Data: Begin

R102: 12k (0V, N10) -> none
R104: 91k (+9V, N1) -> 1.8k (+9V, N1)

Data: End
Data: Begin

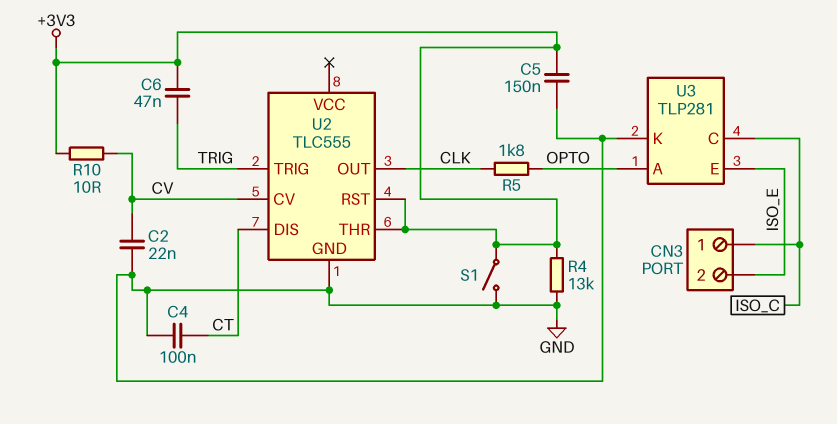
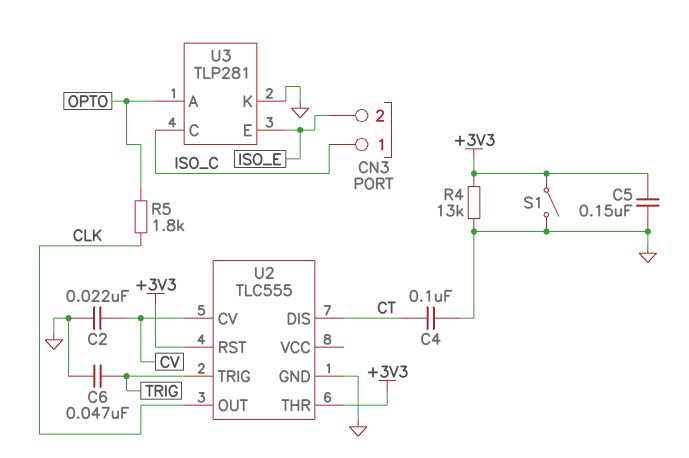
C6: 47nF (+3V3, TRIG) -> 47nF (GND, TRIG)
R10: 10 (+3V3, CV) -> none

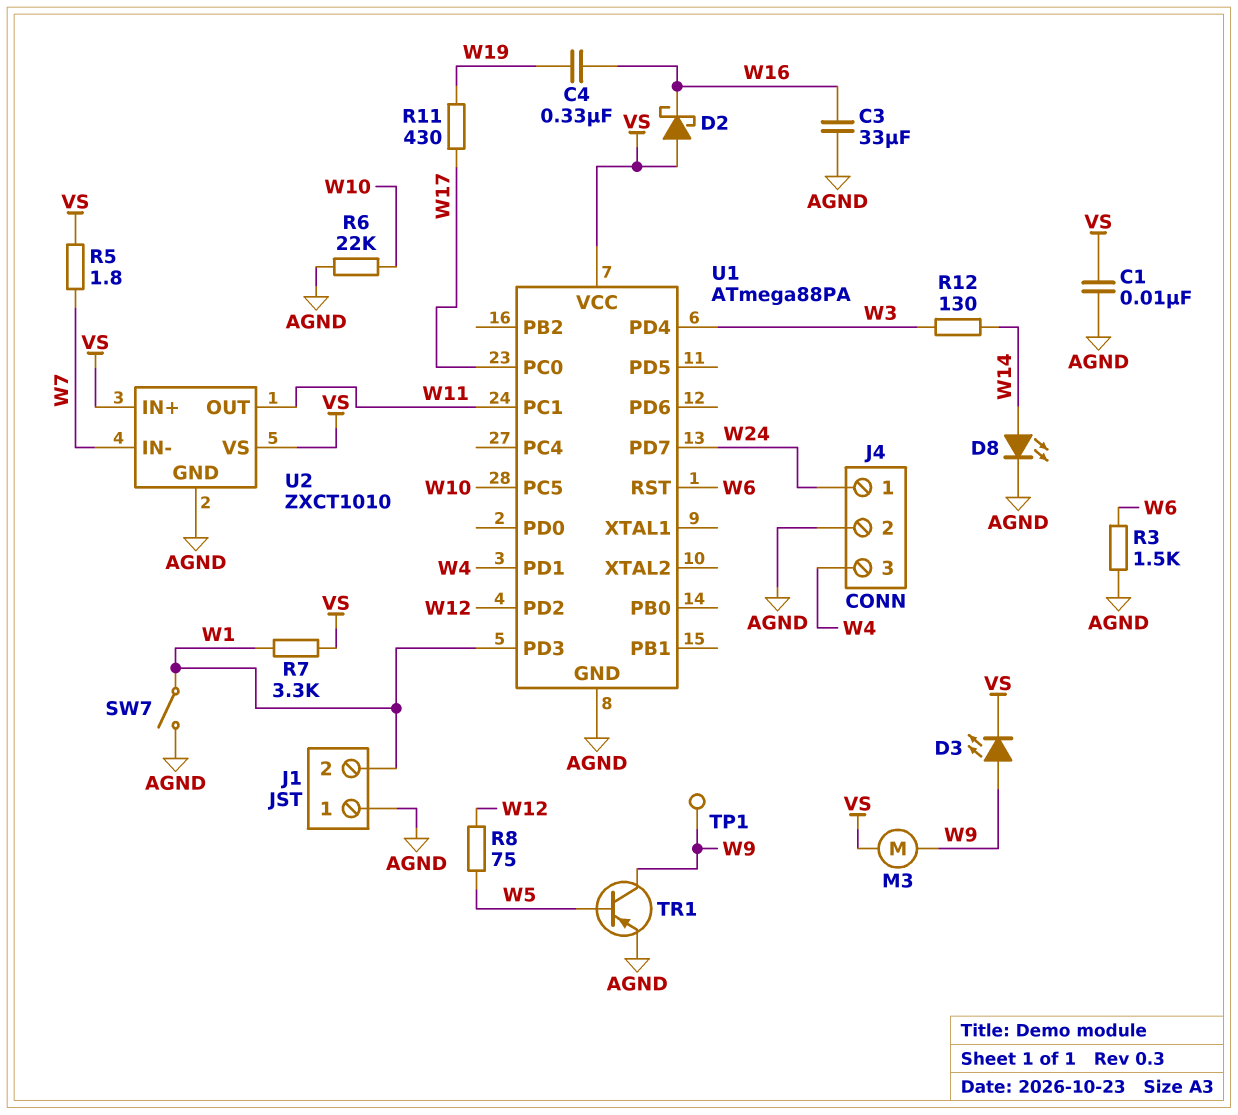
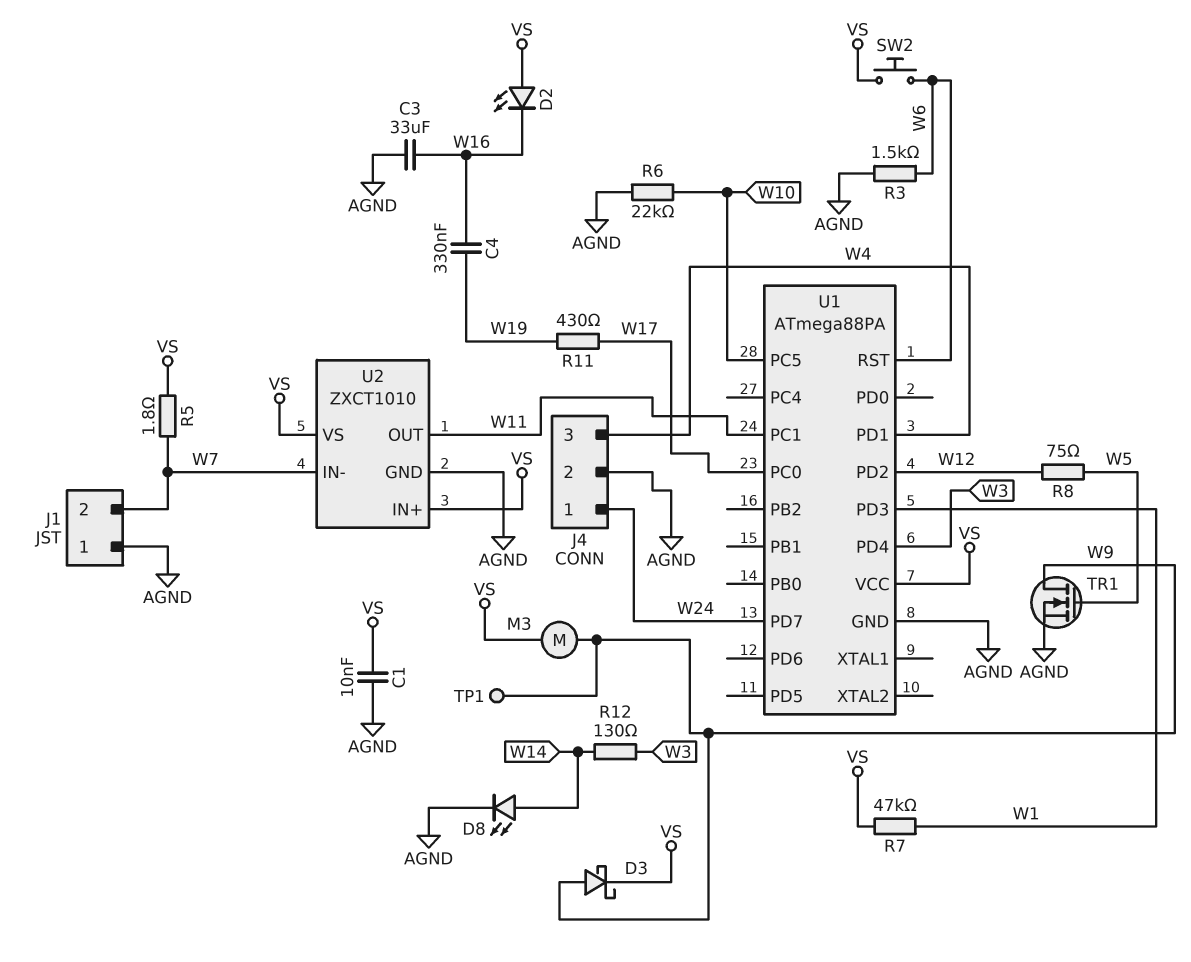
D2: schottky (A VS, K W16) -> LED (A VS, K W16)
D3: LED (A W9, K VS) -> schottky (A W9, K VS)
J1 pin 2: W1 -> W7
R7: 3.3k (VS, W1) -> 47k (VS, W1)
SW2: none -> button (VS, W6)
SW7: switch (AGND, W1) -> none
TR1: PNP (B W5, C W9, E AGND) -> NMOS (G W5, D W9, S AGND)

Data: End

→ **Task to carry out**
In the listing above, find the line with "C6: 47nF (+3V3, TRIG) -> 47nF (GND, TRIG)" and the line with "TR1: PNP (B". Transcribe those two and everything between, exactly, leaving out pictures.

→ **Output for this exercise**
C6: 47nF (+3V3, TRIG) -> 47nF (GND, TRIG)
R10: 10 (+3V3, CV) -> none

D2: schottky (A VS, K W16) -> LED (A VS, K W16)
D3: LED (A W9, K VS) -> schottky (A W9, K VS)
J1 pin 2: W1 -> W7
R7: 3.3k (VS, W1) -> 47k (VS, W1)
SW2: none -> button (VS, W6)
SW7: switch (AGND, W1) -> none
TR1: PNP (B W5, C W9, E AGND) -> NMOS (G W5, D W9, S AGND)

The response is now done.